**EXERCISE:**
Produce an exact transcription of the data, with the images left out.

**PROVIDED DATA:**
------------------------------------------------------------------------

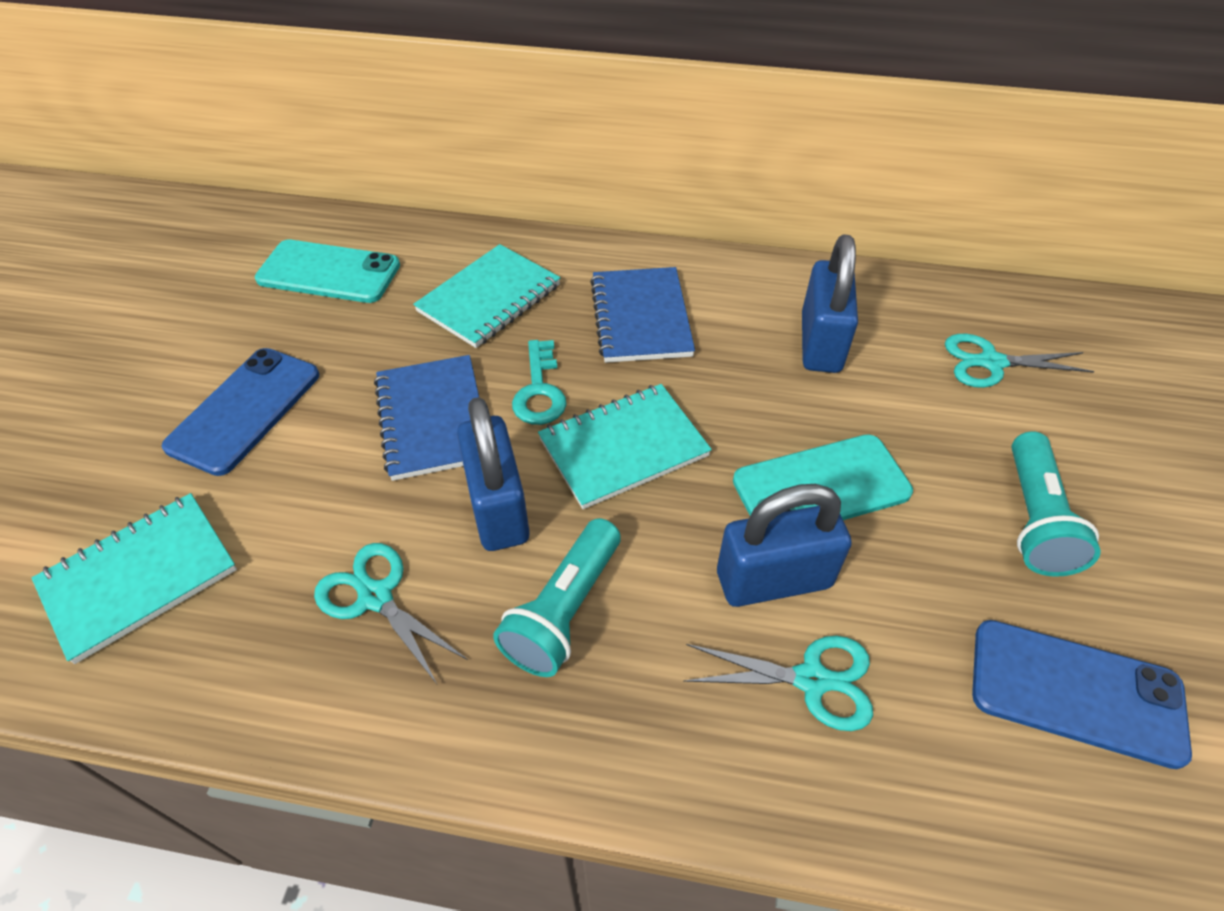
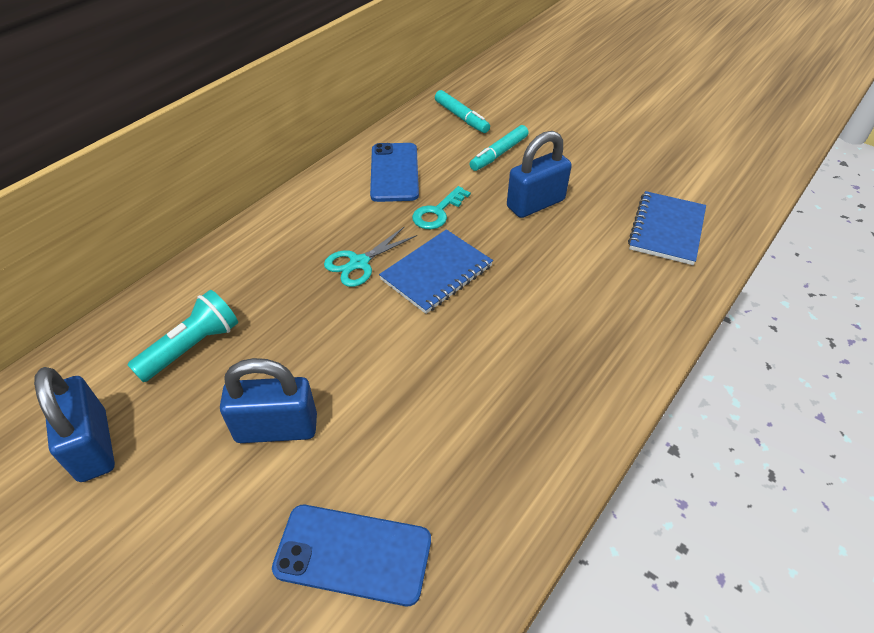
turquoise flashlight: 2 -> 1
turquoise marker: 0 -> 2
turquoise notebook: 3 -> 0
turquoise phone: 2 -> 0
turquoise scissors: 3 -> 1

------------------------------------------------------------------------

**ANSWER SECTION:**
turquoise flashlight: 2 -> 1
turquoise marker: 0 -> 2
turquoise notebook: 3 -> 0
turquoise phone: 2 -> 0
turquoise scissors: 3 -> 1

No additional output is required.